AIM OF THE TASK: In the listing that follows, locate the line containing "V3: AC 1V (+15V, AGND)" and the line containing "R206: 4.3k (+3V3, INT) -> 82k (+3V3, INT)". Retype exactly those two lines and every line between them, and nothing more.

RECORDS PROVIDED:

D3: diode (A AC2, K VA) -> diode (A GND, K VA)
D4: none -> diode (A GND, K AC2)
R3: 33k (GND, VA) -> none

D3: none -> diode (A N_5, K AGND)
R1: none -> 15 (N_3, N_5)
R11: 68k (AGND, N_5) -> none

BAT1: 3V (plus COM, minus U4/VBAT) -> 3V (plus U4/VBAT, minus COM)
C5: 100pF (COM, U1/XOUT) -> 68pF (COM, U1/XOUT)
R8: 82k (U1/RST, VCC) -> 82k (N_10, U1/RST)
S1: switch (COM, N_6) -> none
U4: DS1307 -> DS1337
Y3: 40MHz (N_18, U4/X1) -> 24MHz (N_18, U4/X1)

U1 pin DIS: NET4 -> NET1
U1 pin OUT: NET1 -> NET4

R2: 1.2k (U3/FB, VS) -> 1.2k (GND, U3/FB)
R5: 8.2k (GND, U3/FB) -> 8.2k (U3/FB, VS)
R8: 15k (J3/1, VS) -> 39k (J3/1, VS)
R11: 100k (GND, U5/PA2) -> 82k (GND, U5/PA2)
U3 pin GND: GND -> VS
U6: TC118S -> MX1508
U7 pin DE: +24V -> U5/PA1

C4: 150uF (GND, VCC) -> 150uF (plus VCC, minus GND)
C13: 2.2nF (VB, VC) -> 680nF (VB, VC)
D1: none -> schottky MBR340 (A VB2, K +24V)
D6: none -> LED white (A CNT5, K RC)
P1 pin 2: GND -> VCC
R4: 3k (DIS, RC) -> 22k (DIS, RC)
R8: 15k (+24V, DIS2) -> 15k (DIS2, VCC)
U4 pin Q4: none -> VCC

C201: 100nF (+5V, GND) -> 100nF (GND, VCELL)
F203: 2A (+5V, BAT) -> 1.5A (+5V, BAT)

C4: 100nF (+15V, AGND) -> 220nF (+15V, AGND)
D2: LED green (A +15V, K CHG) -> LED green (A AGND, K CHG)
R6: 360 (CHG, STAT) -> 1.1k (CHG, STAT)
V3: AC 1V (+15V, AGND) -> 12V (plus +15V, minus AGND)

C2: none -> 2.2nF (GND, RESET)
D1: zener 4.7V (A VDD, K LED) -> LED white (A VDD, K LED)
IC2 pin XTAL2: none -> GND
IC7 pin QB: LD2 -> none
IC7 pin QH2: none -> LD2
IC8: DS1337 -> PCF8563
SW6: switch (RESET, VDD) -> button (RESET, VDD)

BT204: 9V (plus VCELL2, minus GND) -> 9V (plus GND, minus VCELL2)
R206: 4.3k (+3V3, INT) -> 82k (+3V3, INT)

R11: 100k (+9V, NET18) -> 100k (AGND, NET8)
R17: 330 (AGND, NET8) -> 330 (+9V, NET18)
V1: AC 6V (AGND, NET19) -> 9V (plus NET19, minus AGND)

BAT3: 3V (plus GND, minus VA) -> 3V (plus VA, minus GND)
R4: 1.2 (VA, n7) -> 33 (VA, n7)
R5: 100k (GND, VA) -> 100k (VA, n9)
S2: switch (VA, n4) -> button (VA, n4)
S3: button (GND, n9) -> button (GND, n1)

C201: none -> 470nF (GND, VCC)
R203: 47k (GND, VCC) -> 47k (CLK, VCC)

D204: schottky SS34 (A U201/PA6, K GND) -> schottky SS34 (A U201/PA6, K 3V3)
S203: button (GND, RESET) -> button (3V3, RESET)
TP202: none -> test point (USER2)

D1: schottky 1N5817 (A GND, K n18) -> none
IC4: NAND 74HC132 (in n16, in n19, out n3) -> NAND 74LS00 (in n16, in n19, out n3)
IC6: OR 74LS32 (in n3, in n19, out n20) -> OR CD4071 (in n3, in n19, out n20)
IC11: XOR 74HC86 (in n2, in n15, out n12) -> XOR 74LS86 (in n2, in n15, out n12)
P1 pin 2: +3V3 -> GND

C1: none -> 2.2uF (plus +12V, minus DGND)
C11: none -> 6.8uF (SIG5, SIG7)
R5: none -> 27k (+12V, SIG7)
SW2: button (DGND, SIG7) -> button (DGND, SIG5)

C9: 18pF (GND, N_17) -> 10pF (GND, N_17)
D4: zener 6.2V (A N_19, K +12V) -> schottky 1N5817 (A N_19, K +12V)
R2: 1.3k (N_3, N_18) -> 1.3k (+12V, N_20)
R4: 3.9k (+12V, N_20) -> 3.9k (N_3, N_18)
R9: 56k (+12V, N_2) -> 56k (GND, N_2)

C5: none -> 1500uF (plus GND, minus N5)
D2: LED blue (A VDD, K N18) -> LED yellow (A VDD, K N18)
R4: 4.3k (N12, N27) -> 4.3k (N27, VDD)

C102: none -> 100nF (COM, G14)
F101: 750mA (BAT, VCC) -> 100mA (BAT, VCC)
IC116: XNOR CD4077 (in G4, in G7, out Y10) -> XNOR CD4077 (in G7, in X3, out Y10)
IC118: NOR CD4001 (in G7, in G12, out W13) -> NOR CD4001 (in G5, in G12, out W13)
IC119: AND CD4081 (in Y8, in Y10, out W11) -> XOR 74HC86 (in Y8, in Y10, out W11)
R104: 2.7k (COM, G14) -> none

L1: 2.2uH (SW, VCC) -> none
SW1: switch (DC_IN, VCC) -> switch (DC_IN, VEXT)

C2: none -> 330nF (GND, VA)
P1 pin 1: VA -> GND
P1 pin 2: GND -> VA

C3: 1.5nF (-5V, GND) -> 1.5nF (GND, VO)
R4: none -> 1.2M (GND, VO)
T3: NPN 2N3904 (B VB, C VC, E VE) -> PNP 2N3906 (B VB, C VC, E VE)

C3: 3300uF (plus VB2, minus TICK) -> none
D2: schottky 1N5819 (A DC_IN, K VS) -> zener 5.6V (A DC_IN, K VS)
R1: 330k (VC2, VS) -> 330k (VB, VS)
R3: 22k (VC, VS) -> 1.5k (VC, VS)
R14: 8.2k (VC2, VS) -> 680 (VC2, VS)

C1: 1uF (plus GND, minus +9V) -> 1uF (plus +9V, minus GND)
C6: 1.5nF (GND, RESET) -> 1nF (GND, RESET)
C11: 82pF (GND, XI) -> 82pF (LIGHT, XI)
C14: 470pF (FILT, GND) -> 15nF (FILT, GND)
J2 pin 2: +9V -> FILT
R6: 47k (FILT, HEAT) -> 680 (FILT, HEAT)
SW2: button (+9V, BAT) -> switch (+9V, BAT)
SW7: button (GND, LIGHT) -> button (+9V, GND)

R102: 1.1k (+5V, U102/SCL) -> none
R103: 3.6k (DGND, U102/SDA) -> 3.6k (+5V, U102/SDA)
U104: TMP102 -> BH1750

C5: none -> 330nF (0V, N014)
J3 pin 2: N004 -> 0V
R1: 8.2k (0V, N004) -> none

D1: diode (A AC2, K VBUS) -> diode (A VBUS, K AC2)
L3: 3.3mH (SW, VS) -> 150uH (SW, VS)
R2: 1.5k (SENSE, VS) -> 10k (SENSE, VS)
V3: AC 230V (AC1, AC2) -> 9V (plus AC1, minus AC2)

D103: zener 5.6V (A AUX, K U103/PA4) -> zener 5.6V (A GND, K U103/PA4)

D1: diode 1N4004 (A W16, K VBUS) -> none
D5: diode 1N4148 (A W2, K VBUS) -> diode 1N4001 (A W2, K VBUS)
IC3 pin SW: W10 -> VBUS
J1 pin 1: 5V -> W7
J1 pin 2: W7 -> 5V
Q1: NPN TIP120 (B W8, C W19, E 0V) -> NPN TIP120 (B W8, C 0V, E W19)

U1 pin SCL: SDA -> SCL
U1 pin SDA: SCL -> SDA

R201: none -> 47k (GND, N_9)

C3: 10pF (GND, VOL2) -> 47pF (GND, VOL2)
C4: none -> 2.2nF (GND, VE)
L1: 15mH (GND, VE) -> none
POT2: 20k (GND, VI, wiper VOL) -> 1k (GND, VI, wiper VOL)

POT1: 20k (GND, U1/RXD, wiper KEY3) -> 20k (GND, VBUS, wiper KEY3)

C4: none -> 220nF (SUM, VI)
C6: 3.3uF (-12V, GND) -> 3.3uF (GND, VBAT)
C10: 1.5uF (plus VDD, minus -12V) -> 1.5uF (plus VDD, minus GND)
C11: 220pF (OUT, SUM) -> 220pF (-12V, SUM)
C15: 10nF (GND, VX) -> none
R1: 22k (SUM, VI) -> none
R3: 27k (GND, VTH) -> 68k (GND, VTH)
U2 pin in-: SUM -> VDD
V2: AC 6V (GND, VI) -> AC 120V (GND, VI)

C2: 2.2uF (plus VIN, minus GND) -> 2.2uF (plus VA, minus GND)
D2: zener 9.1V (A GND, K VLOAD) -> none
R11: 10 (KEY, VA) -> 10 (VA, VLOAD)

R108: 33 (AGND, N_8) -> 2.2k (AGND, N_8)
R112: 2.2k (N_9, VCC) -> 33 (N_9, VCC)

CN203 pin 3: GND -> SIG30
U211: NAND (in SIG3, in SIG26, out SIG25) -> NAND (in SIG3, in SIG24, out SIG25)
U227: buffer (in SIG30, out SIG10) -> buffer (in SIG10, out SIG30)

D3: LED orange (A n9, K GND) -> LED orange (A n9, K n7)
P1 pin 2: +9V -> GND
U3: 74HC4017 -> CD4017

RESULT OF THE TASK:
V3: AC 1V (+15V, AGND) -> 12V (plus +15V, minus AGND)

C2: none -> 2.2nF (GND, RESET)
D1: zener 4.7V (A VDD, K LED) -> LED white (A VDD, K LED)
IC2 pin XTAL2: none -> GND
IC7 pin QB: LD2 -> none
IC7 pin QH2: none -> LD2
IC8: DS1337 -> PCF8563
SW6: switch (RESET, VDD) -> button (RESET, VDD)

BT204: 9V (plus VCELL2, minus GND) -> 9V (plus GND, minus VCELL2)
R206: 4.3k (+3V3, INT) -> 82k (+3V3, INT)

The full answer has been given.